=== Task objective ===
All lines from the opening of the material up to and including the line with "The second view lost the love" should be transcribed exactly, pictures excepted.

=== Dataset content ===

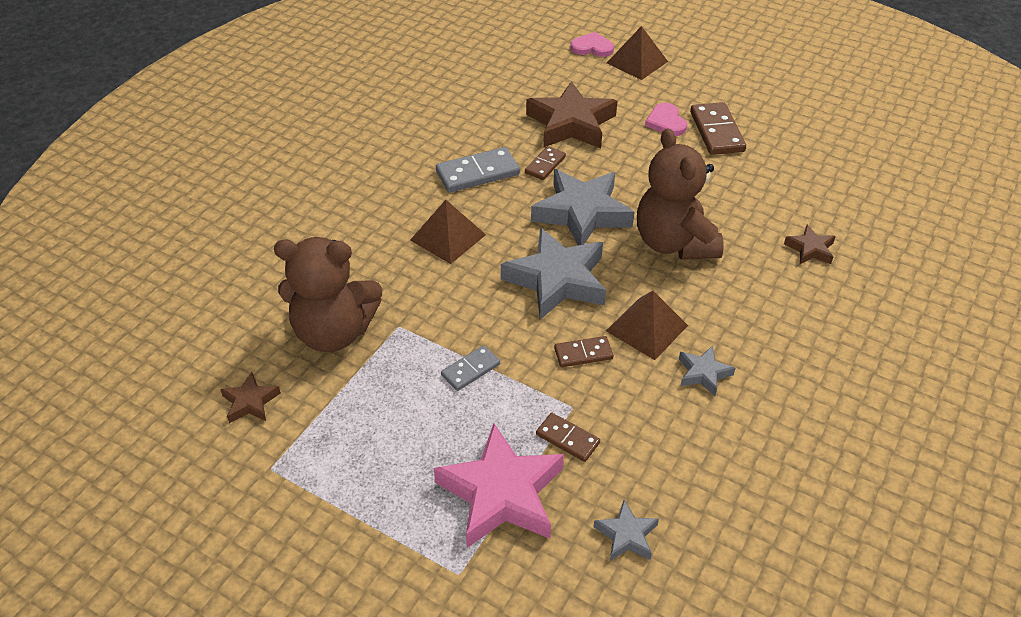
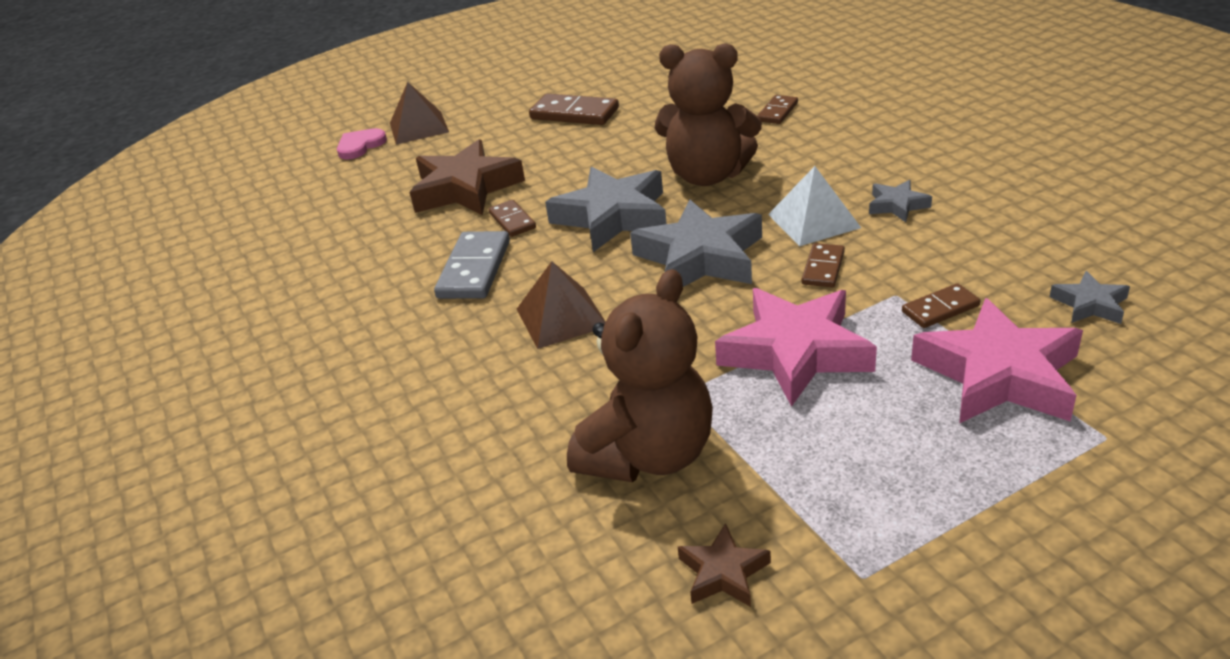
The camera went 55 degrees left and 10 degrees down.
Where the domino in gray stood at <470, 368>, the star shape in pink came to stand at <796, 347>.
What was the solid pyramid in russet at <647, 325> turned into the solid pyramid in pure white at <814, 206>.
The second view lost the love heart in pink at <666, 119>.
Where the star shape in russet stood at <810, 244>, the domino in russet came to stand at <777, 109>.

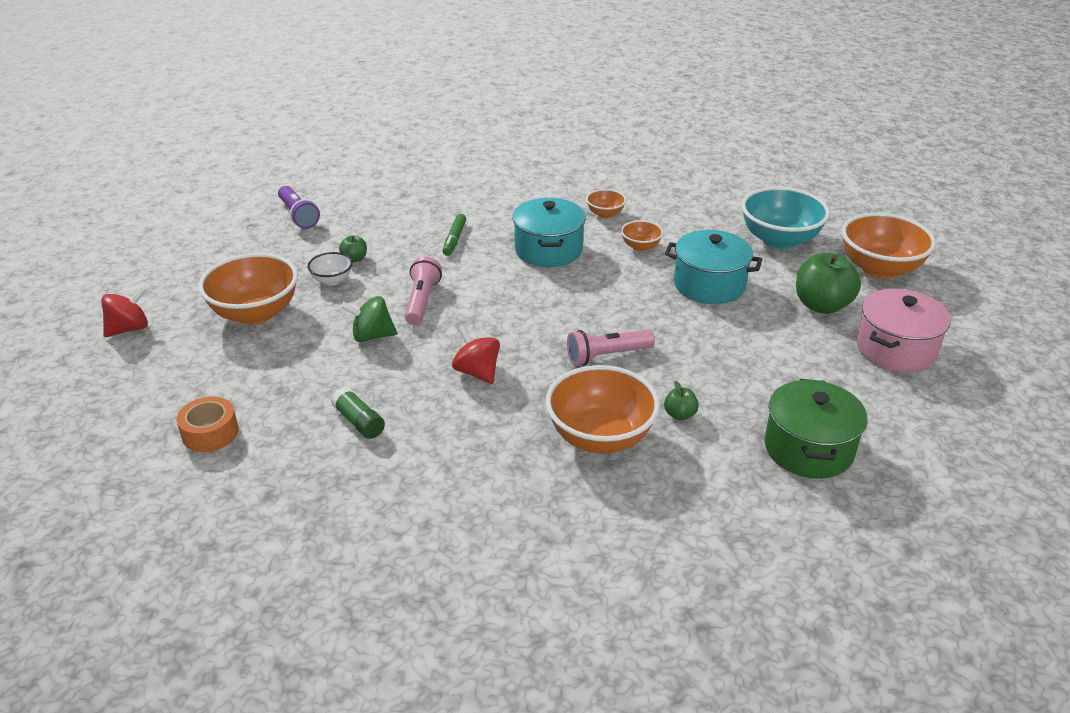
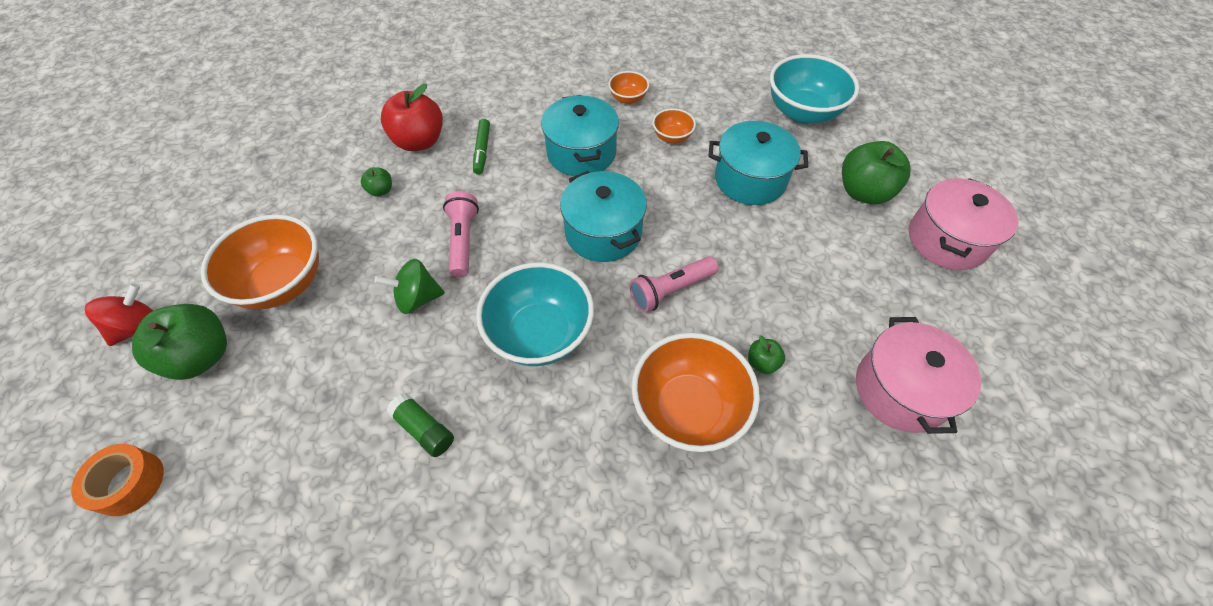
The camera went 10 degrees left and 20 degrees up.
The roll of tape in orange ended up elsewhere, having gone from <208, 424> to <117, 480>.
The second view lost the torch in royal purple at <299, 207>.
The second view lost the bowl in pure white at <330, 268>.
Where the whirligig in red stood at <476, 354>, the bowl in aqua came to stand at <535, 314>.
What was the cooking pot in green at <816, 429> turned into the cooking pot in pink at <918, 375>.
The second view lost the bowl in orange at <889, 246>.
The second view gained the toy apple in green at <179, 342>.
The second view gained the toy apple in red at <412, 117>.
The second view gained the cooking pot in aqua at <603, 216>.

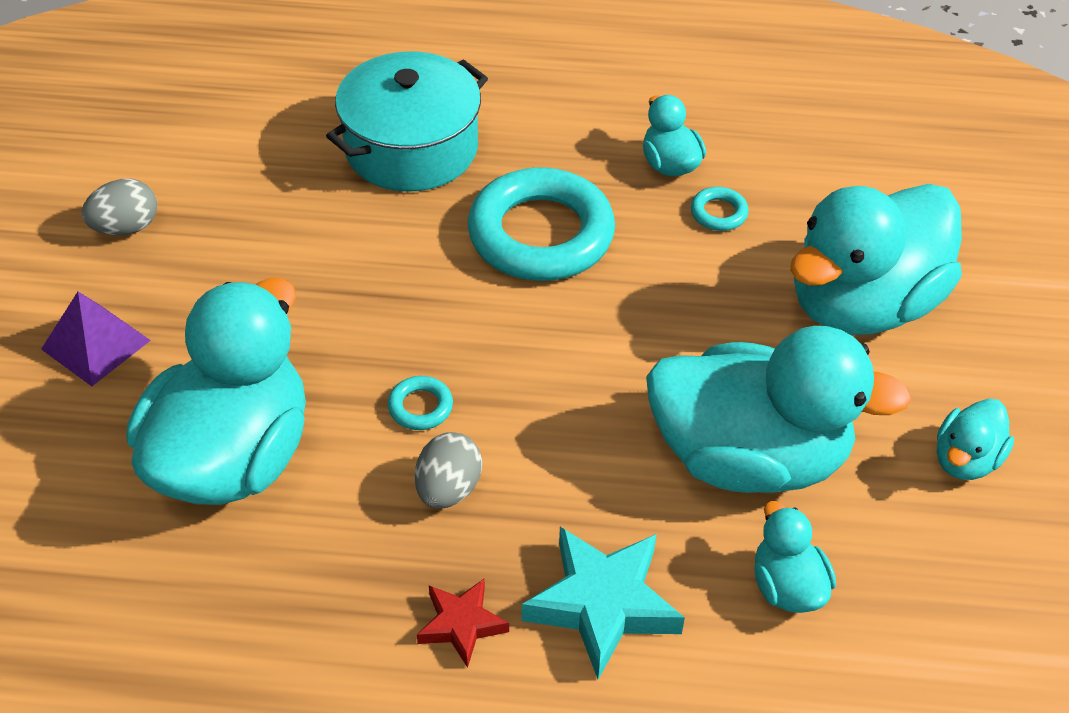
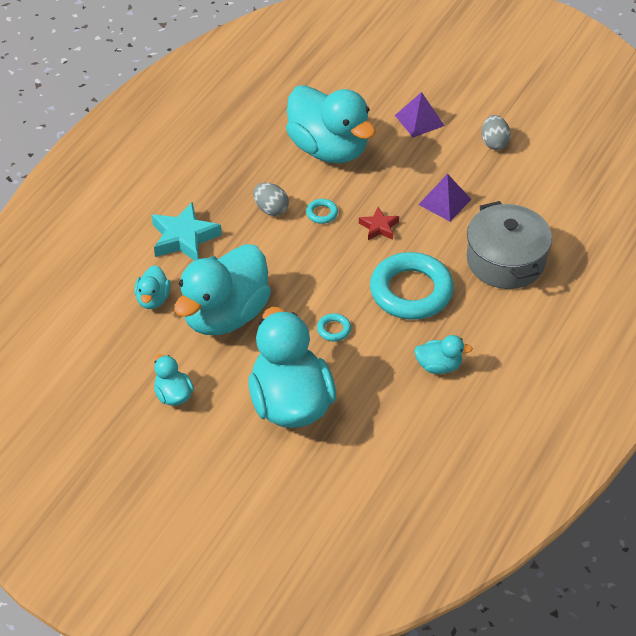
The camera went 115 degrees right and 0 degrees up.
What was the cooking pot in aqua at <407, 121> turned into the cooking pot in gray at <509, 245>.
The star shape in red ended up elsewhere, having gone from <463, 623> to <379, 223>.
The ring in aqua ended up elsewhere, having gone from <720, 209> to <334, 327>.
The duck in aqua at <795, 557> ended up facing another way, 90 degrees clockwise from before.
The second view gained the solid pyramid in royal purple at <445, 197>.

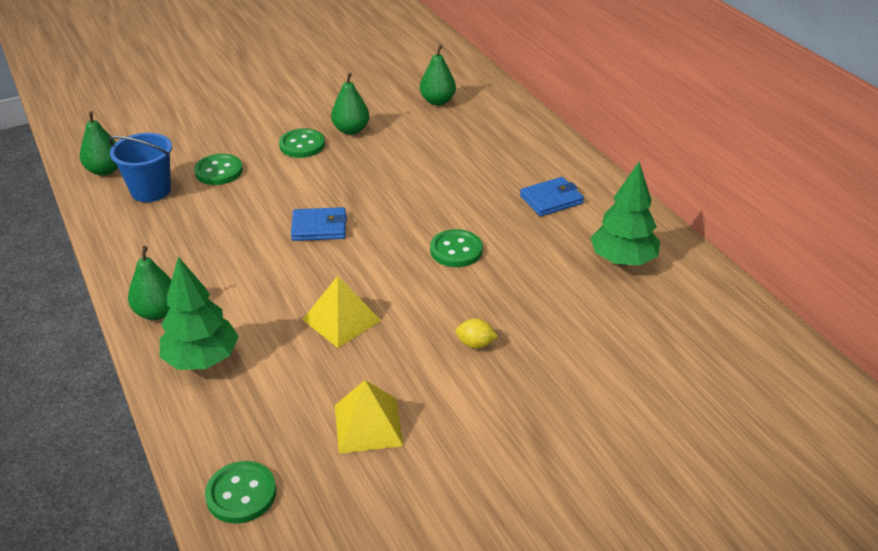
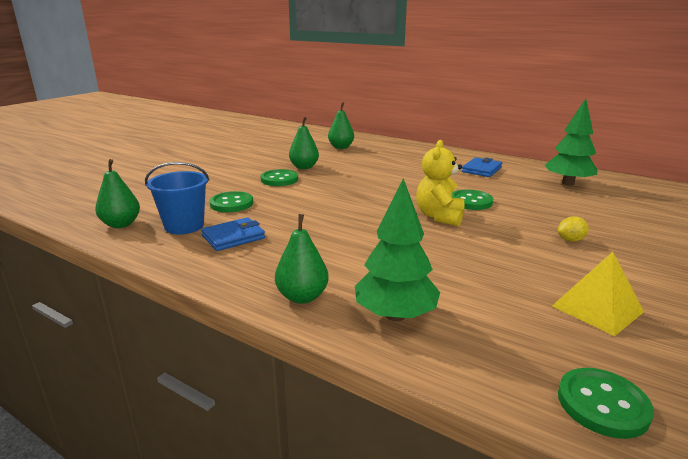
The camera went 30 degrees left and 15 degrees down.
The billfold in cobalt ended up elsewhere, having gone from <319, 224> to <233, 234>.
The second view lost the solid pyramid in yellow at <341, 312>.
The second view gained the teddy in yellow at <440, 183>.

=== Your response ===
The camera went 55 degrees left and 10 degrees down.
Where the domino in gray stood at <470, 368>, the star shape in pink came to stand at <796, 347>.
What was the solid pyramid in russet at <647, 325> turned into the solid pyramid in pure white at <814, 206>.
The second view lost the love heart in pink at <666, 119>.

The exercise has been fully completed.